_Activity_: Please print the entries below exactly, from the line with "camera: 170 degrees right, 0 degrees up" through the line with "(687, 114) = (526, 838): turquoise", including both of those lines and leaving out all others.

━━ Input data

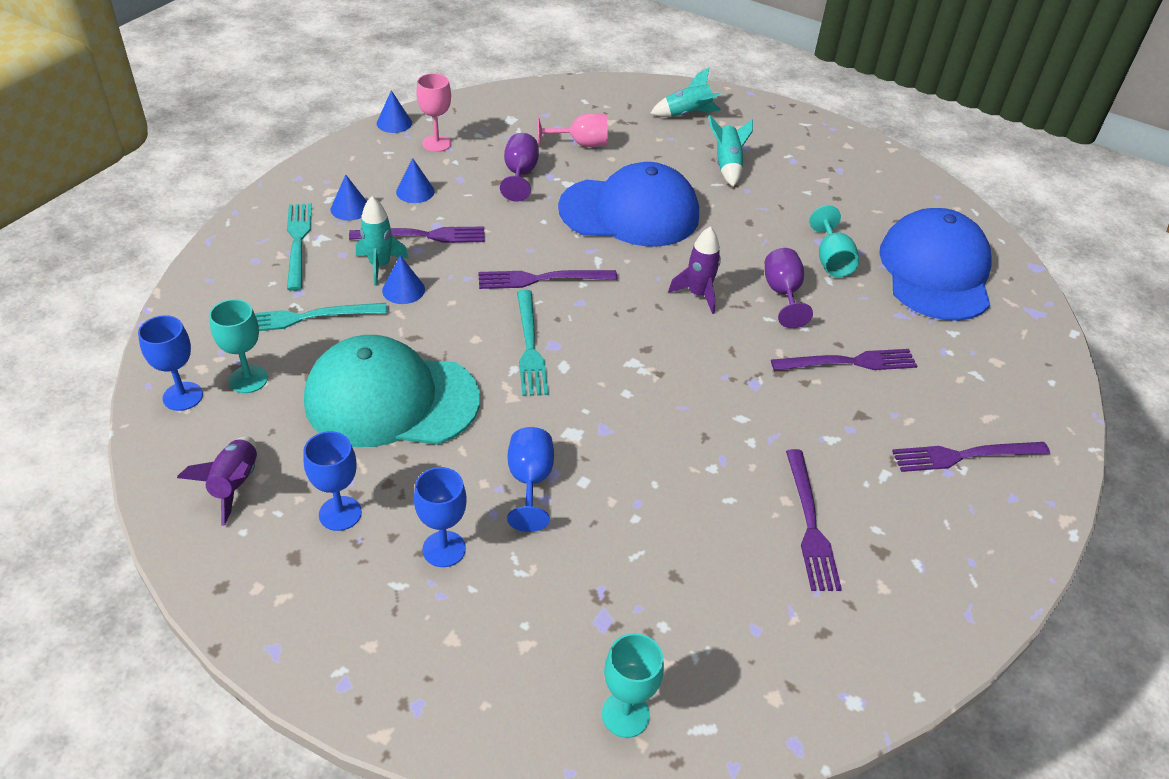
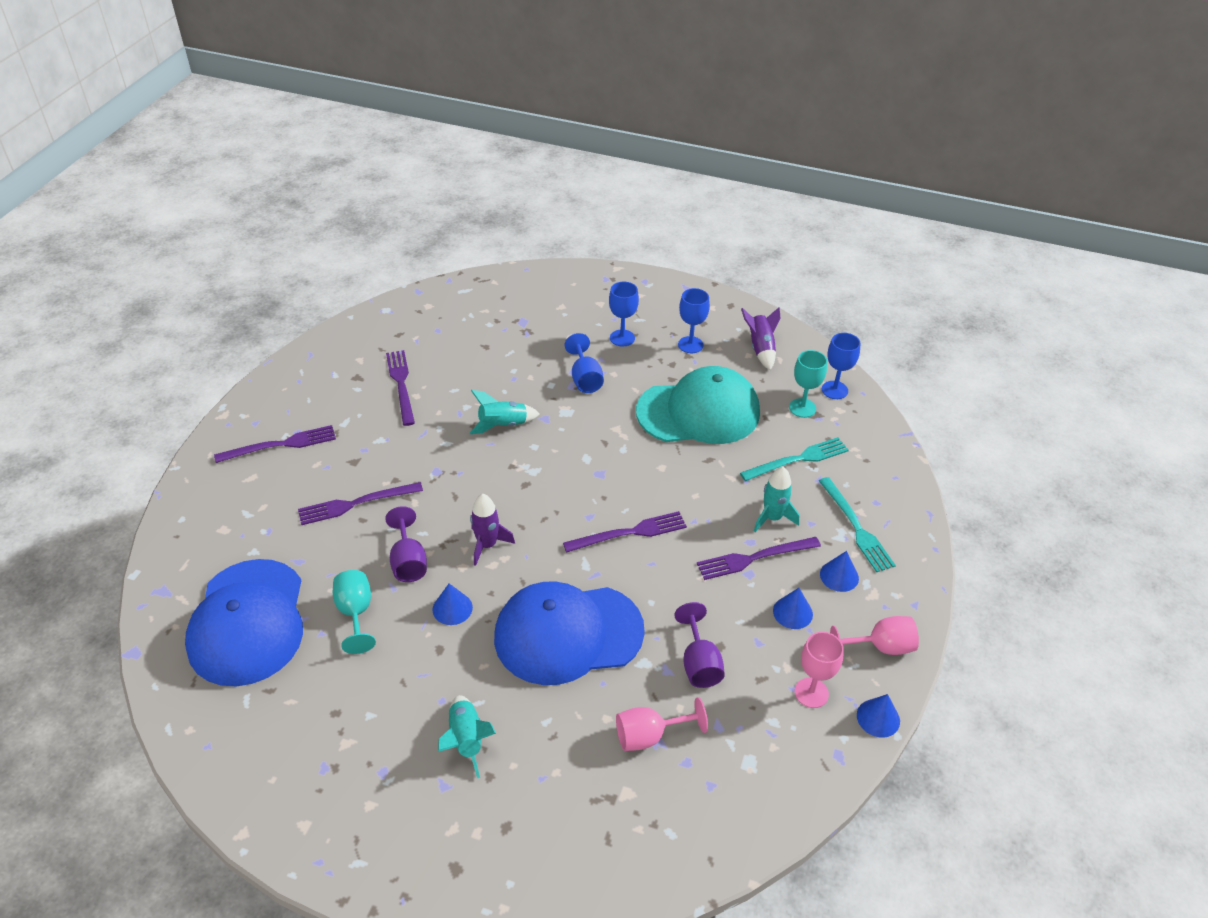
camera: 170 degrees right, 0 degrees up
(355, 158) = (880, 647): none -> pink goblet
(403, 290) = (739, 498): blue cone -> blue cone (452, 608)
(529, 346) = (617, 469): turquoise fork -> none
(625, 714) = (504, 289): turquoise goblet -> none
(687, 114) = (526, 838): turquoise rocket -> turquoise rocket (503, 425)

━━━━
━━ Input data

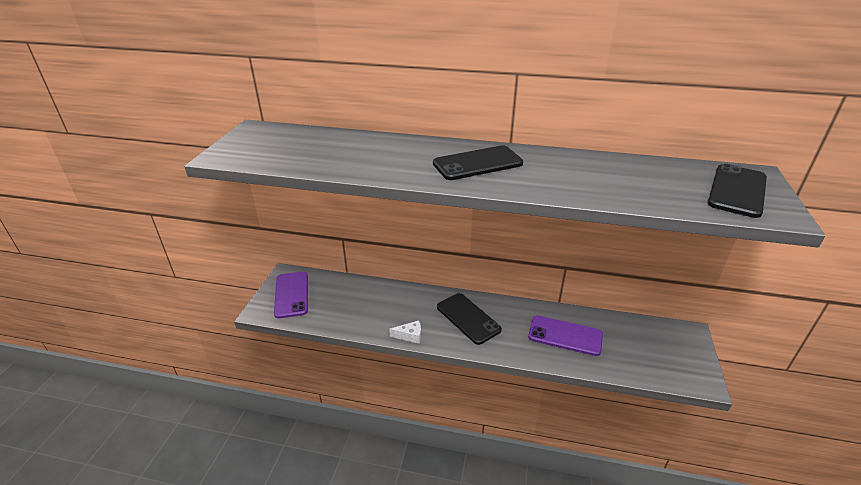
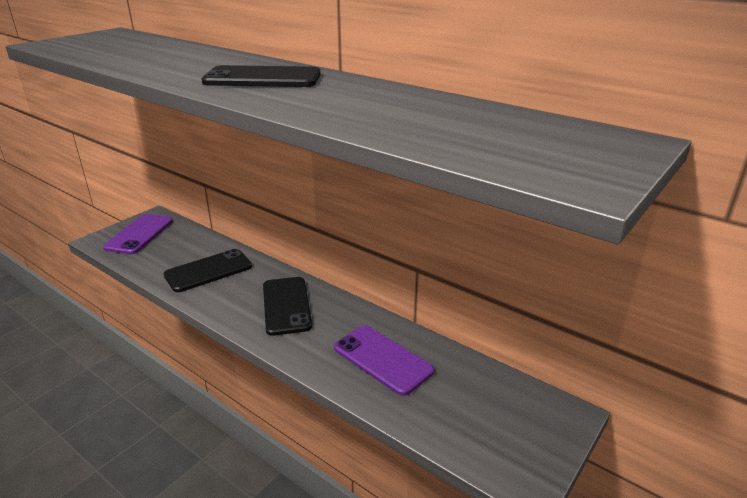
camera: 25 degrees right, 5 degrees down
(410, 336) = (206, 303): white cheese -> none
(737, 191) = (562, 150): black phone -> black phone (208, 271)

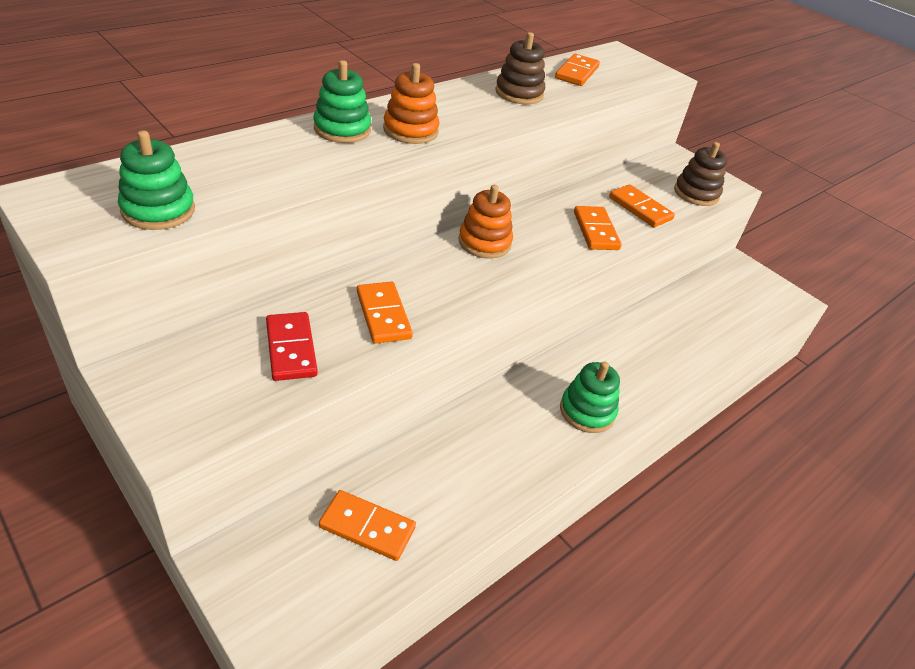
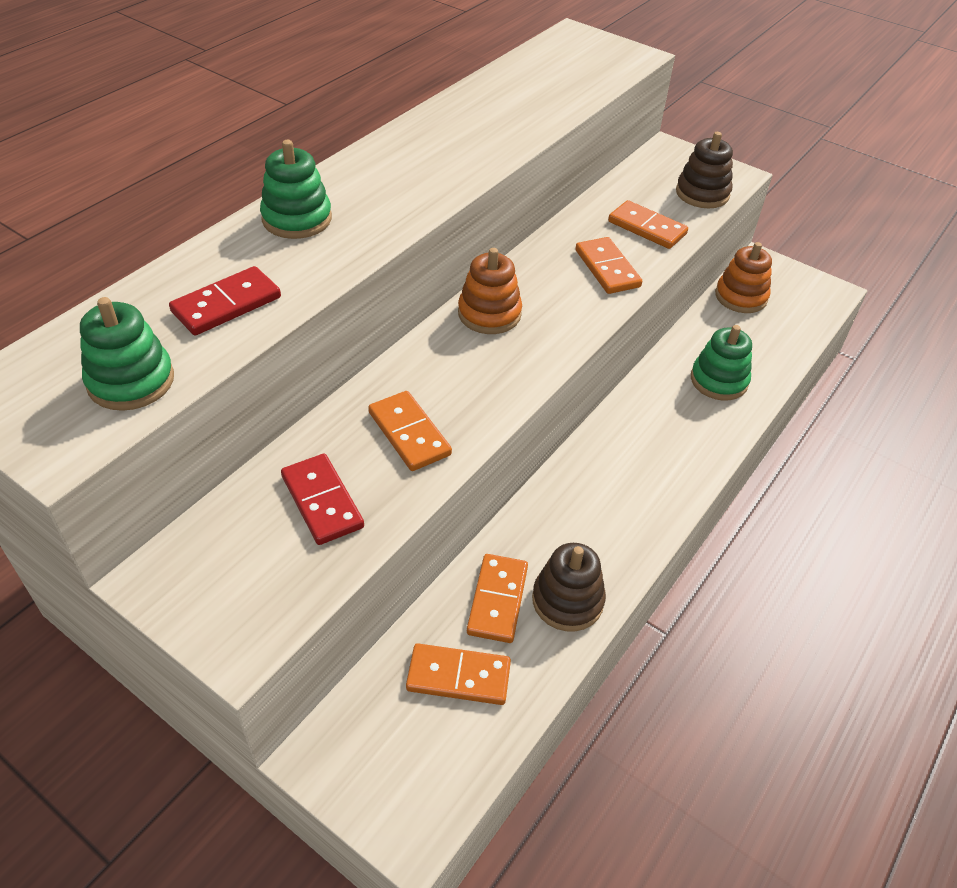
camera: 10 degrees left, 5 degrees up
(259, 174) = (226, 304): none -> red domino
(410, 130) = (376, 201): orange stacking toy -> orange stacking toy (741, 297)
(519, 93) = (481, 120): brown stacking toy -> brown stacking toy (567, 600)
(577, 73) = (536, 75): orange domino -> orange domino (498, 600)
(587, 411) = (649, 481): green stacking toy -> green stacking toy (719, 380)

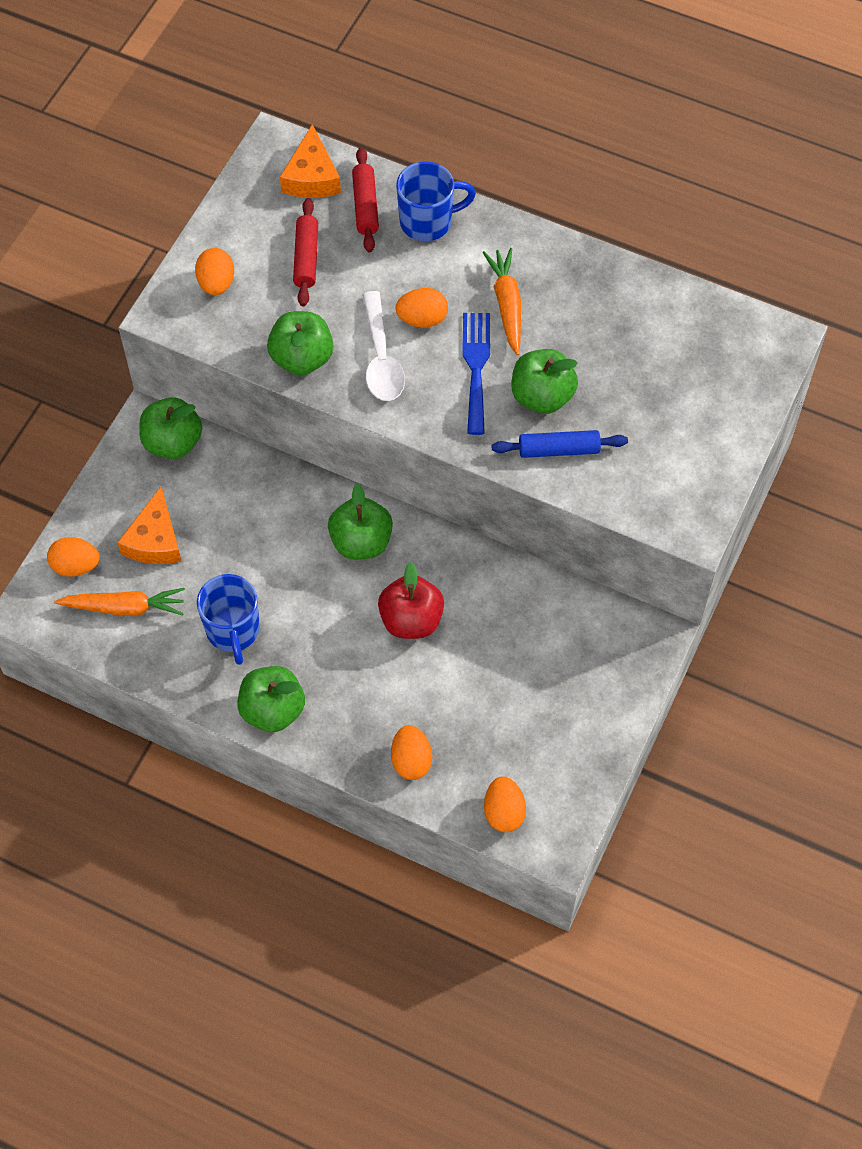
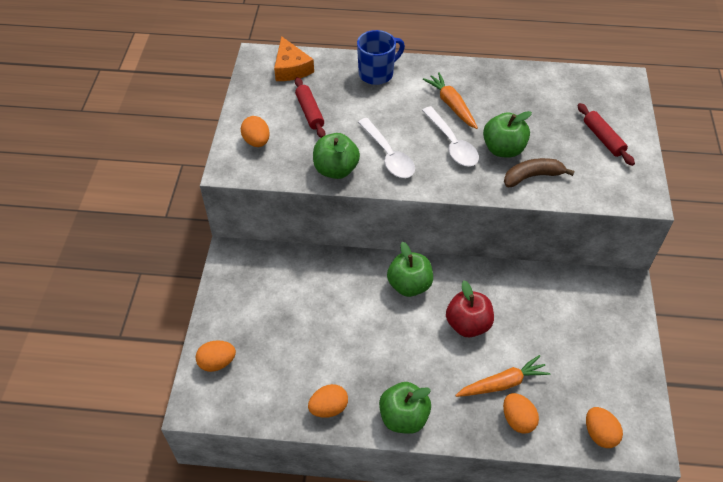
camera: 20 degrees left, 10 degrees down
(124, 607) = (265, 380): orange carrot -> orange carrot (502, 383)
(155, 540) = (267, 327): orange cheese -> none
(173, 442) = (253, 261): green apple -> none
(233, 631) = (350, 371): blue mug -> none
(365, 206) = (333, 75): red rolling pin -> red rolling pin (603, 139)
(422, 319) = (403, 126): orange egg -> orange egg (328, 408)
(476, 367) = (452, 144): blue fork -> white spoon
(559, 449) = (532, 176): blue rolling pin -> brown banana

━━━━

_Task result_:
camera: 170 degrees right, 0 degrees up
(355, 158) = (880, 647): none -> pink goblet
(403, 290) = (739, 498): blue cone -> blue cone (452, 608)
(529, 346) = (617, 469): turquoise fork -> none
(625, 714) = (504, 289): turquoise goblet -> none
(687, 114) = (526, 838): turquoise rocket -> turquoise rocket (503, 425)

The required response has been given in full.